_TASK OBJECTIVE:_ Please retype every record exactly as it appears, omitting the pictures.

_INFORMATION SHOWN:_

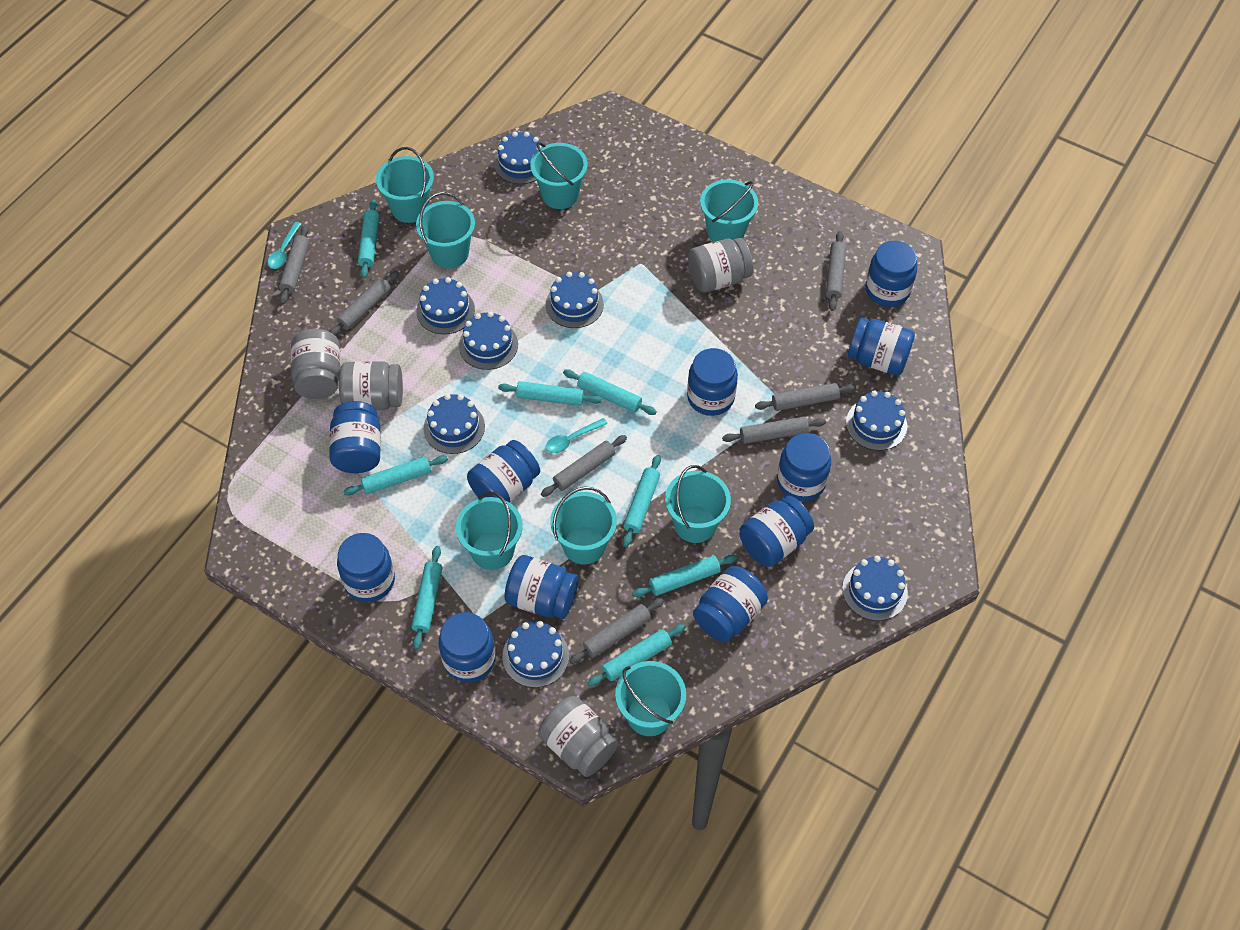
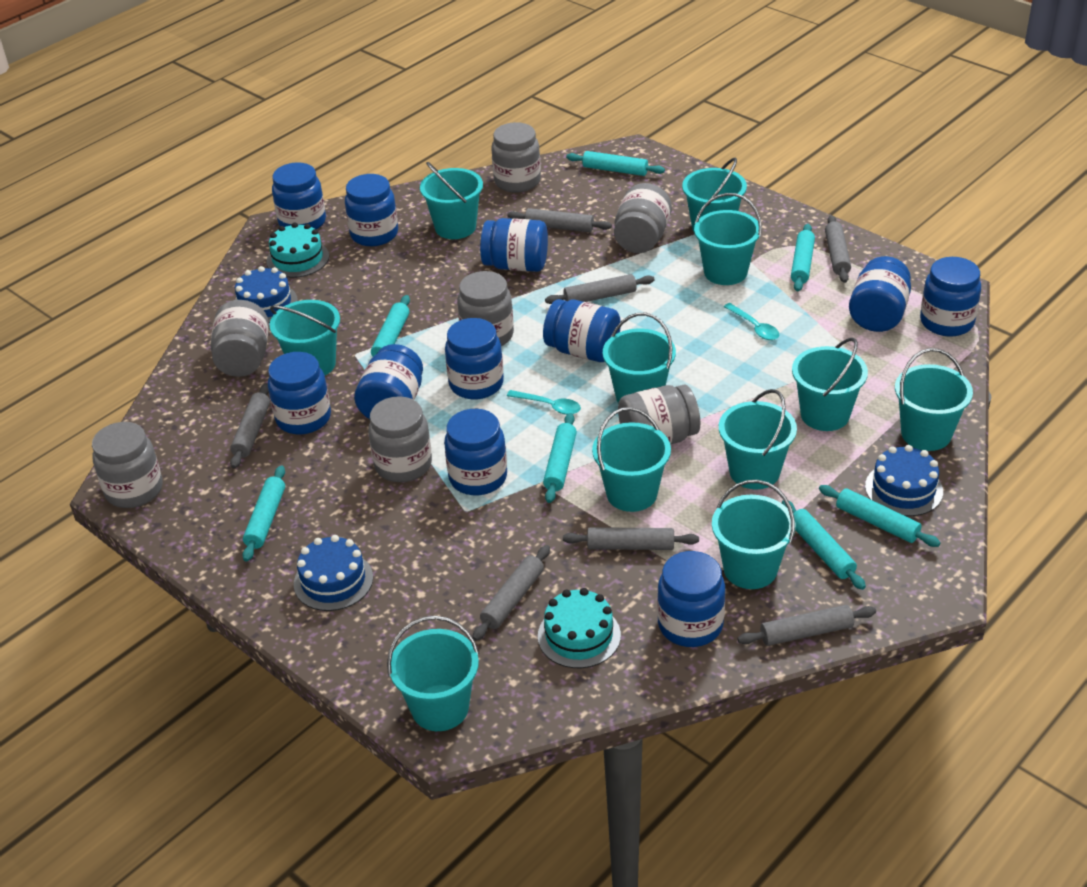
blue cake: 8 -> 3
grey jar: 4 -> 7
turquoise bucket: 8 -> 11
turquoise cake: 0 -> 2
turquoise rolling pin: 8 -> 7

_ANSWER FOR THIS EXERCISE:_
blue cake: 8 -> 3
grey jar: 4 -> 7
turquoise bucket: 8 -> 11
turquoise cake: 0 -> 2
turquoise rolling pin: 8 -> 7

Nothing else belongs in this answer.